BEGIN DATASET CONTENT
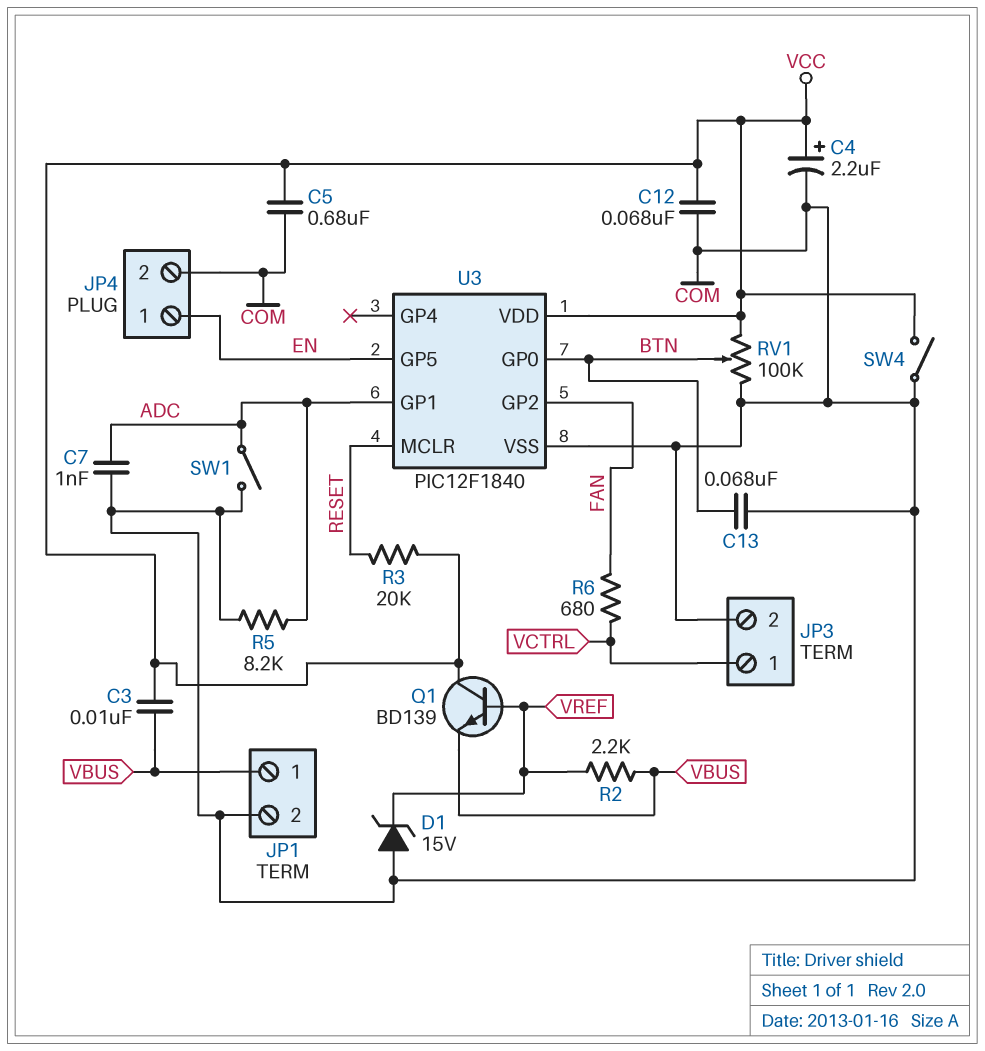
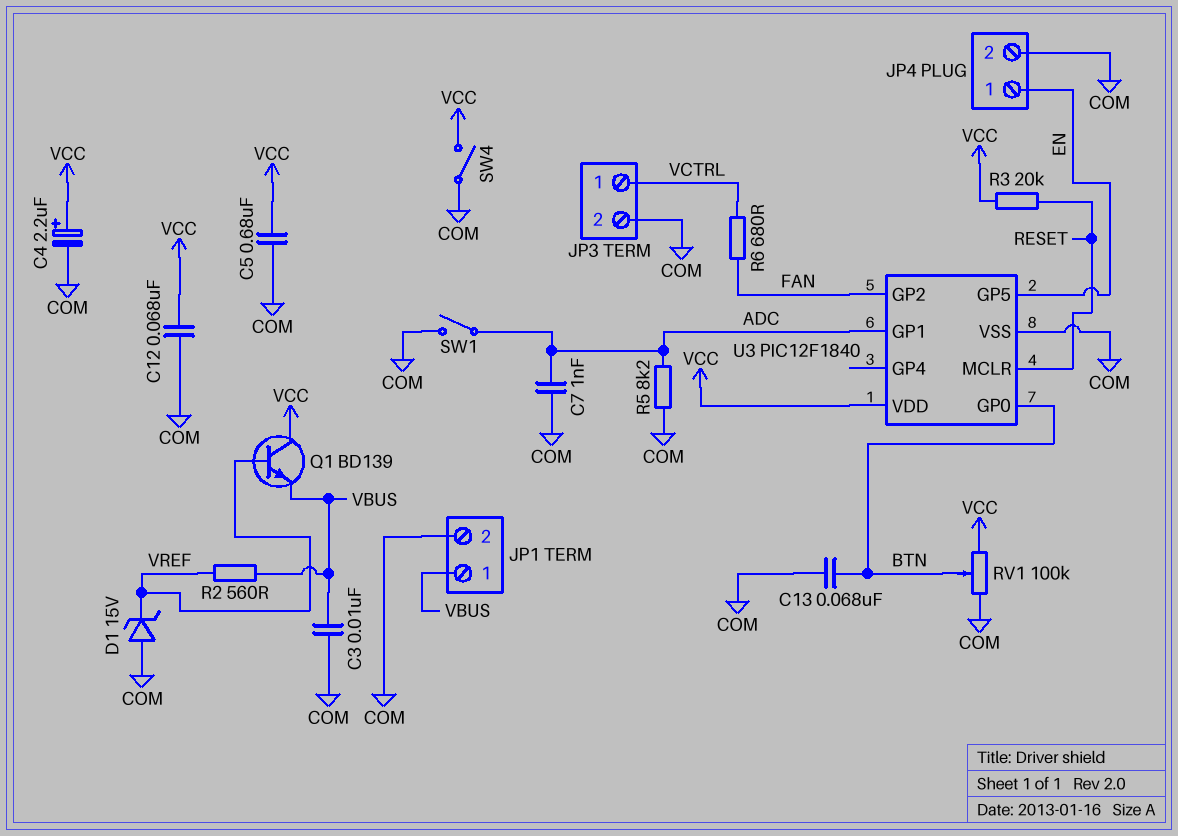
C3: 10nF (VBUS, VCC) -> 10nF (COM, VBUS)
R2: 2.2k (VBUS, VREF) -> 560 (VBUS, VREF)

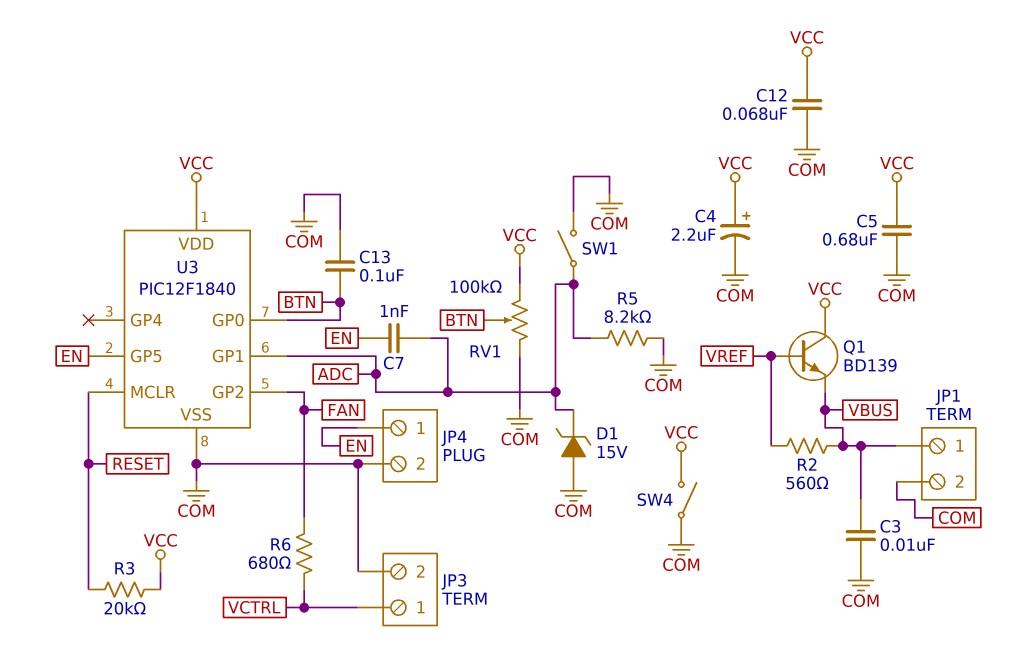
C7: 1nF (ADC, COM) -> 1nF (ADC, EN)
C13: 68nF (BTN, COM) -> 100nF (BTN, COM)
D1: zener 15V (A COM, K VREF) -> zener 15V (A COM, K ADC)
END DATASET CONTENT
Each line of the material that contains the string "VREF" has to be copied out.

### PROBLEM SOLUTION
R2: 2.2k (VBUS, VREF) -> 560 (VBUS, VREF)
D1: zener 15V (A COM, K VREF) -> zener 15V (A COM, K ADC)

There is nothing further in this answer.